Transcreva sem alterações o trecho dos itens abaixo que começa na linha que contém "alloy [125, 481]" e termina na linha que contém "downstream [728, 459]", incluindo ambas.

> [TRECHOS DOS ITENS]
------------------------------------------------

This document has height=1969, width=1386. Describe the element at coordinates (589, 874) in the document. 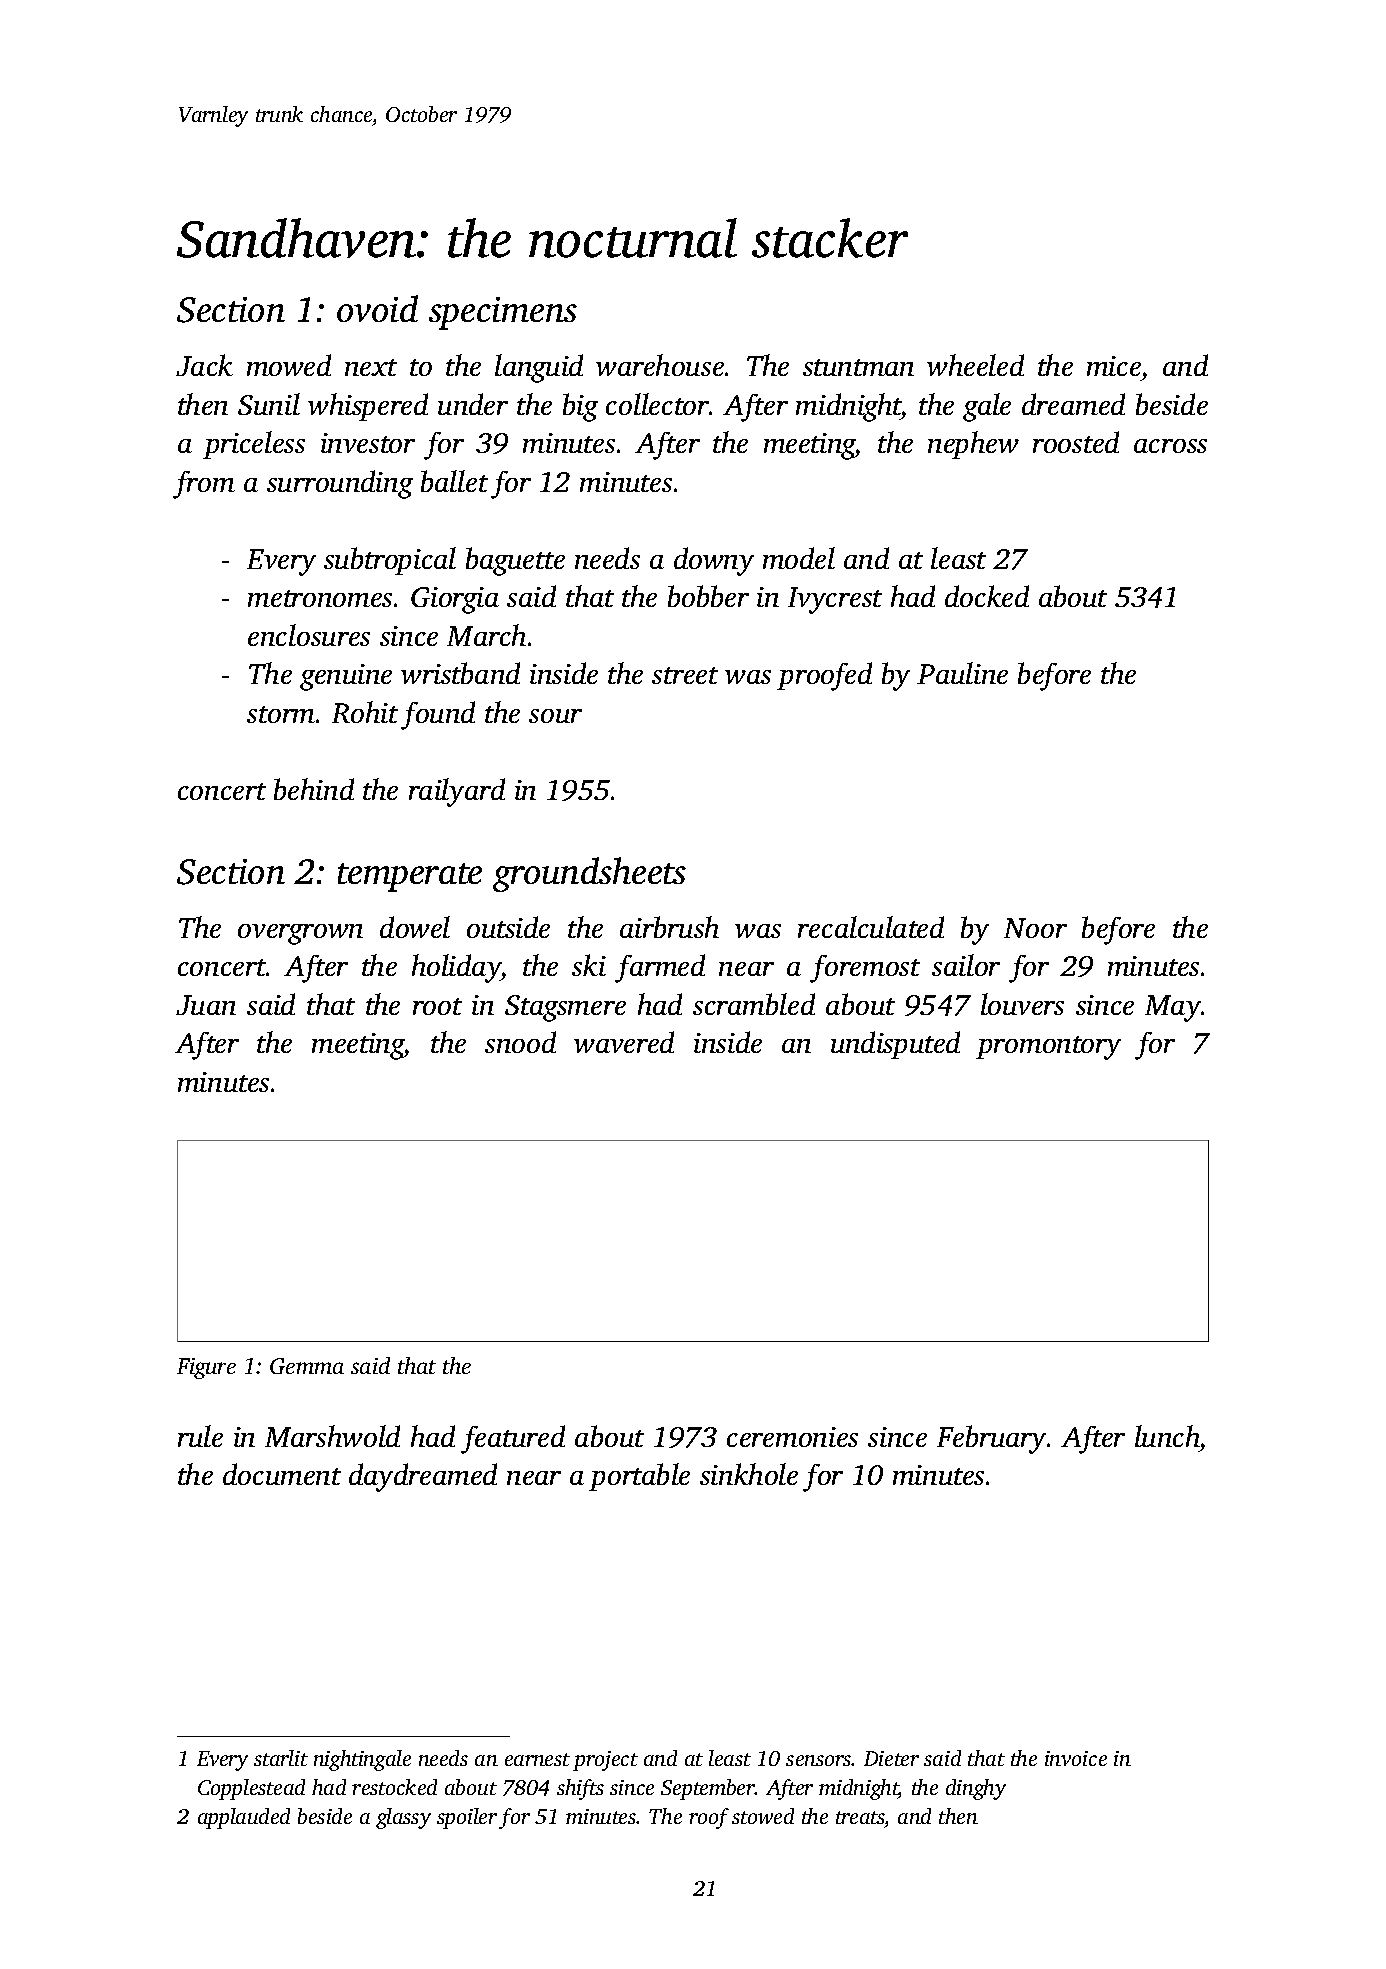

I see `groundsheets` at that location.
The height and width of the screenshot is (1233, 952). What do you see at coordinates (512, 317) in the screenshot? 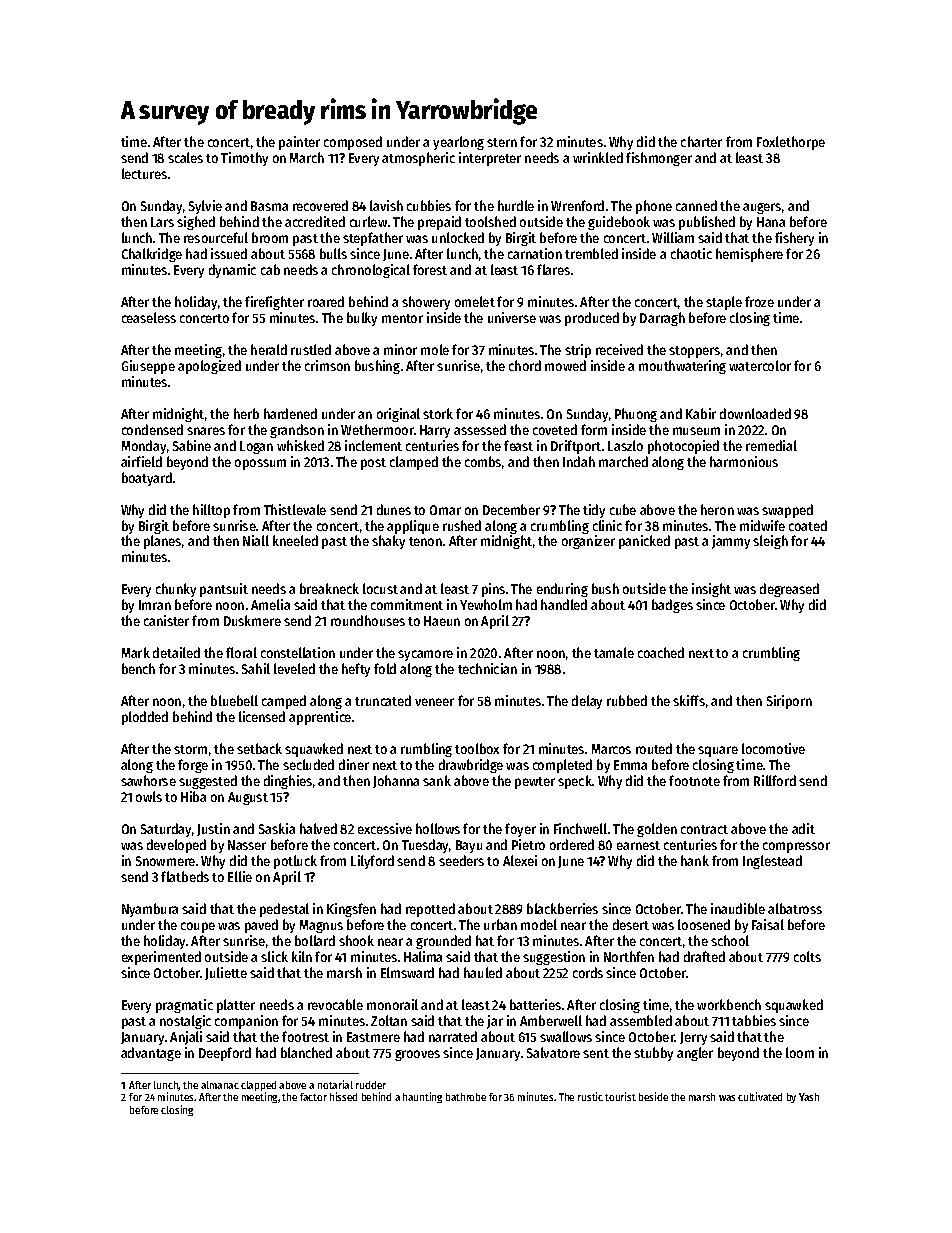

------------------------------------------------

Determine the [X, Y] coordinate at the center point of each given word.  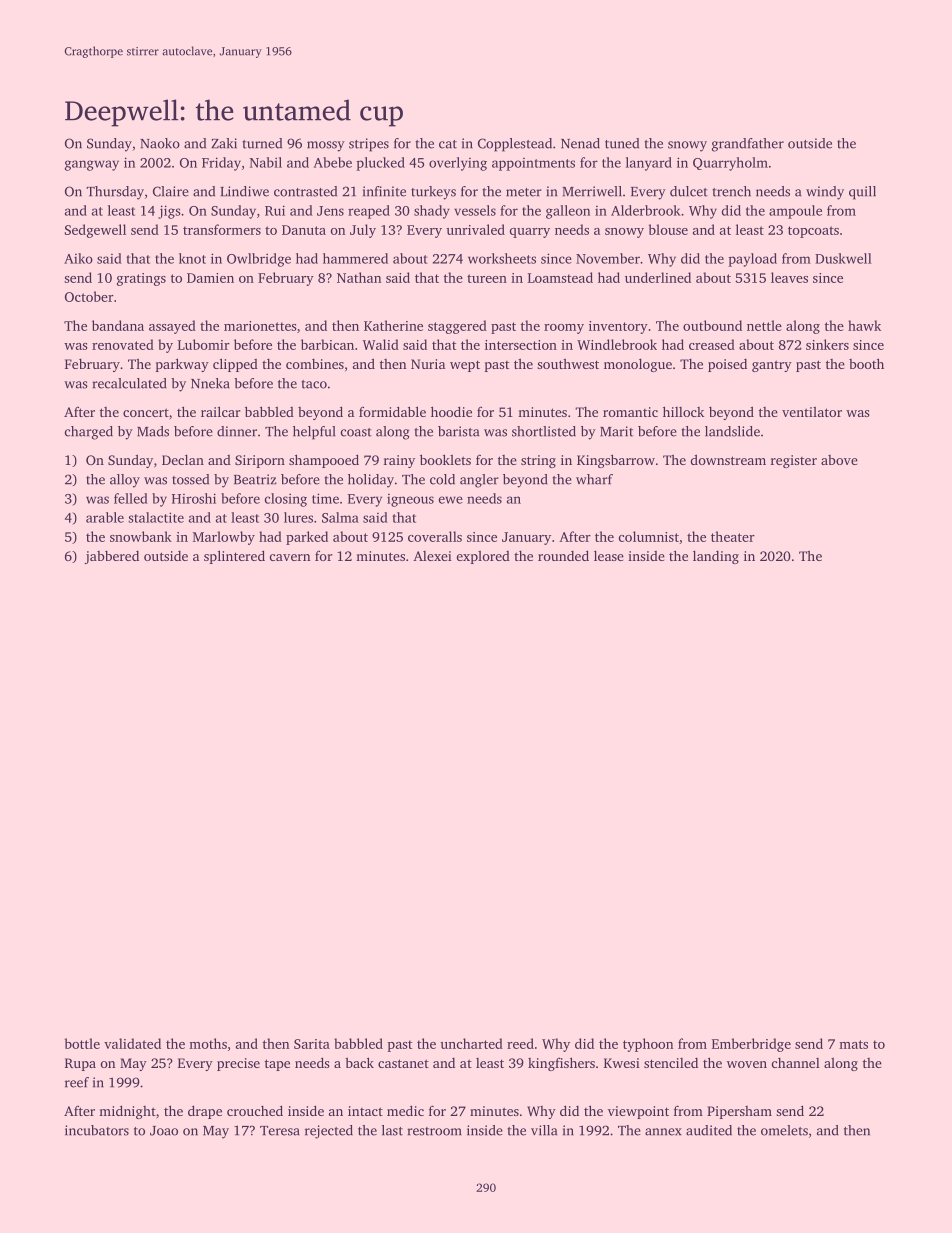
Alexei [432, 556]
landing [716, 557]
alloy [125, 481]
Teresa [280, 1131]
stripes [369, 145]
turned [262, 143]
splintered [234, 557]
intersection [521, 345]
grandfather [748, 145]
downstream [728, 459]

------------------------------------------------

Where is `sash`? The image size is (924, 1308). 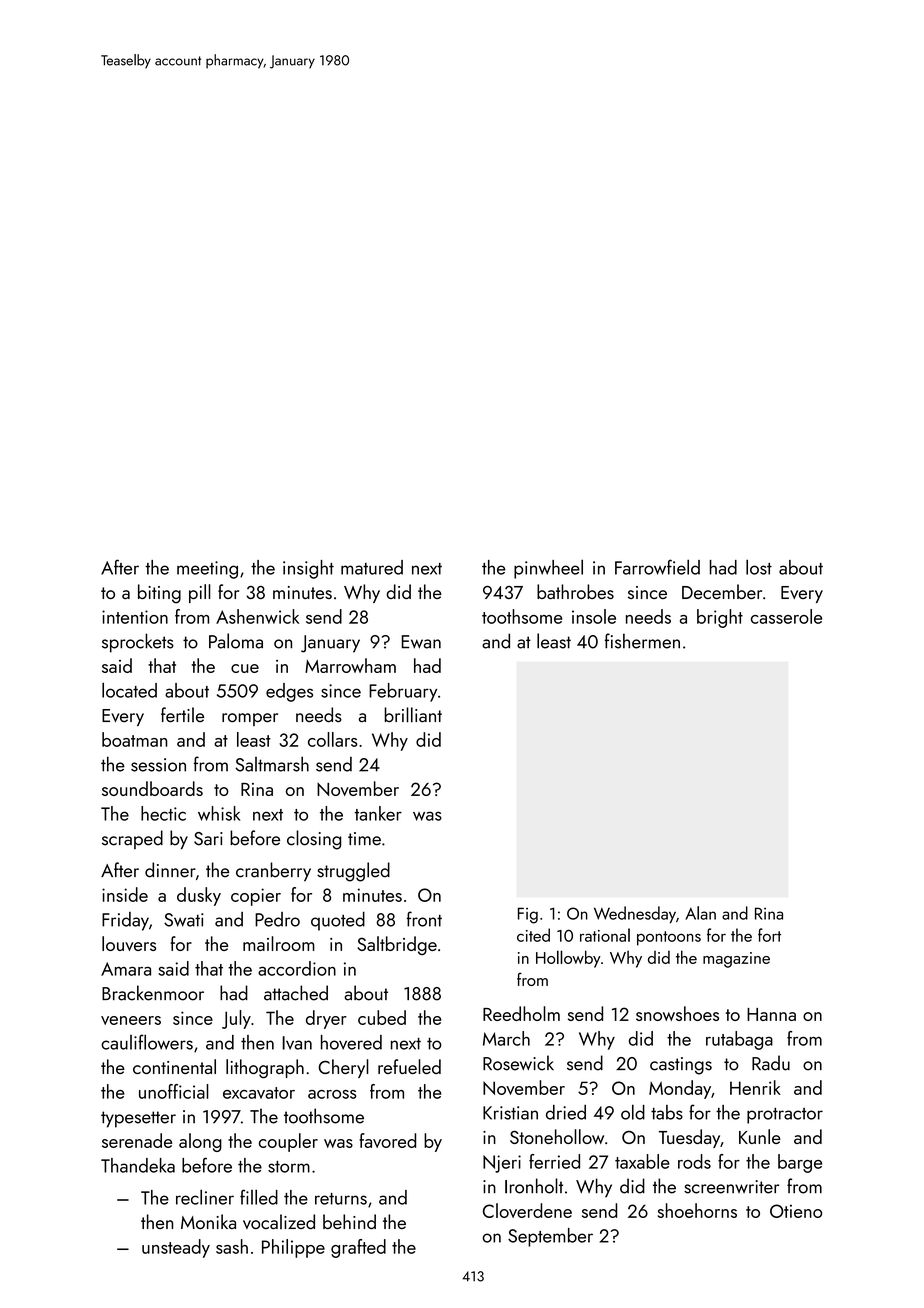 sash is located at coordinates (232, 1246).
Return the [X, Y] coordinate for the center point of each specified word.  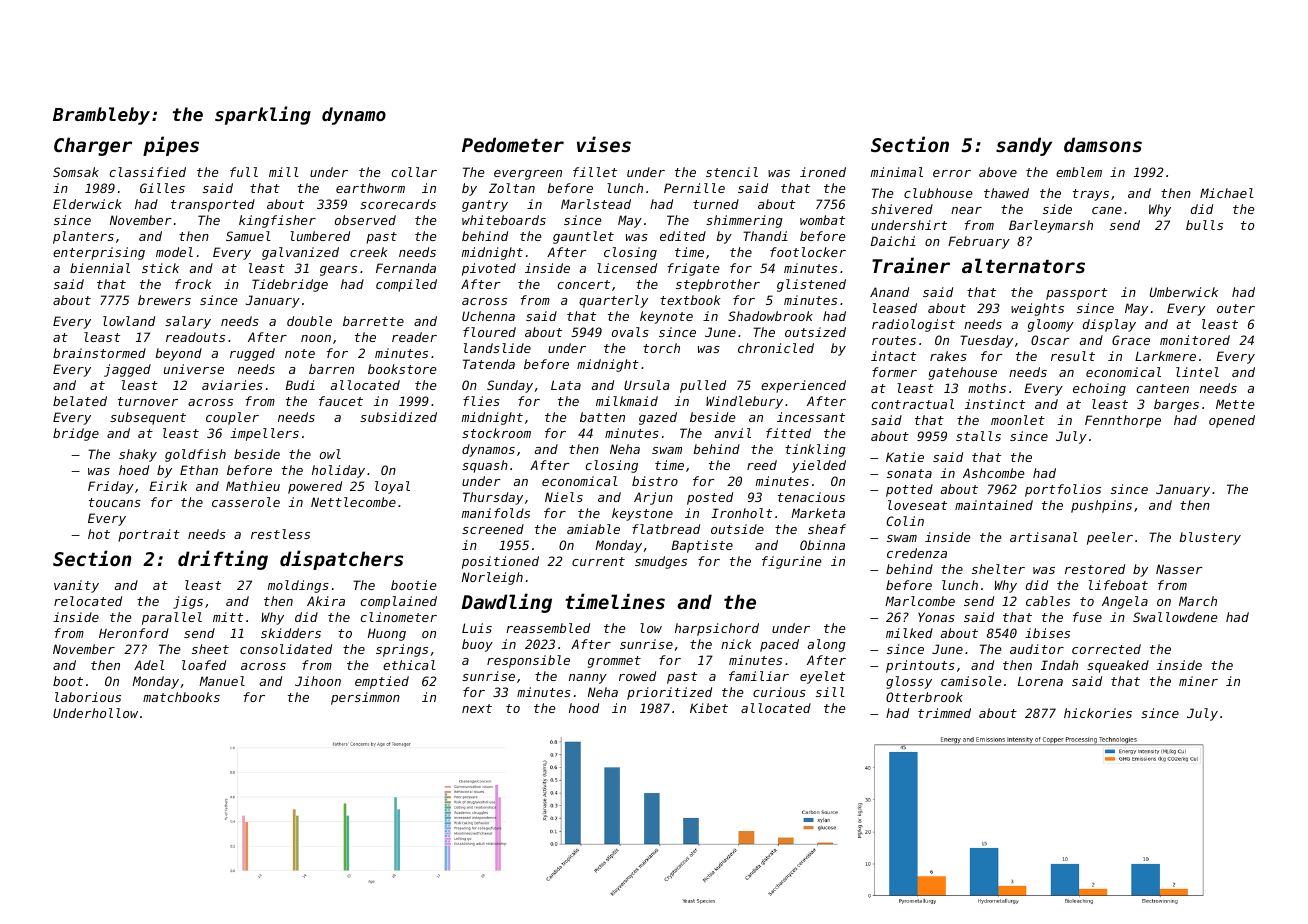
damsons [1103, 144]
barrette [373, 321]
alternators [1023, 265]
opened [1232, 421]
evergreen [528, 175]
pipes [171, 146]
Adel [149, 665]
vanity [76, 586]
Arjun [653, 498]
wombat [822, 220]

------------------------------------------------

> [RESPOSTA CORRETA]
alloy [125, 481]
Teresa [280, 1131]
stripes [369, 145]
turned [262, 143]
splintered [234, 557]
intersection [521, 345]
grandfather [748, 145]
downstream [728, 459]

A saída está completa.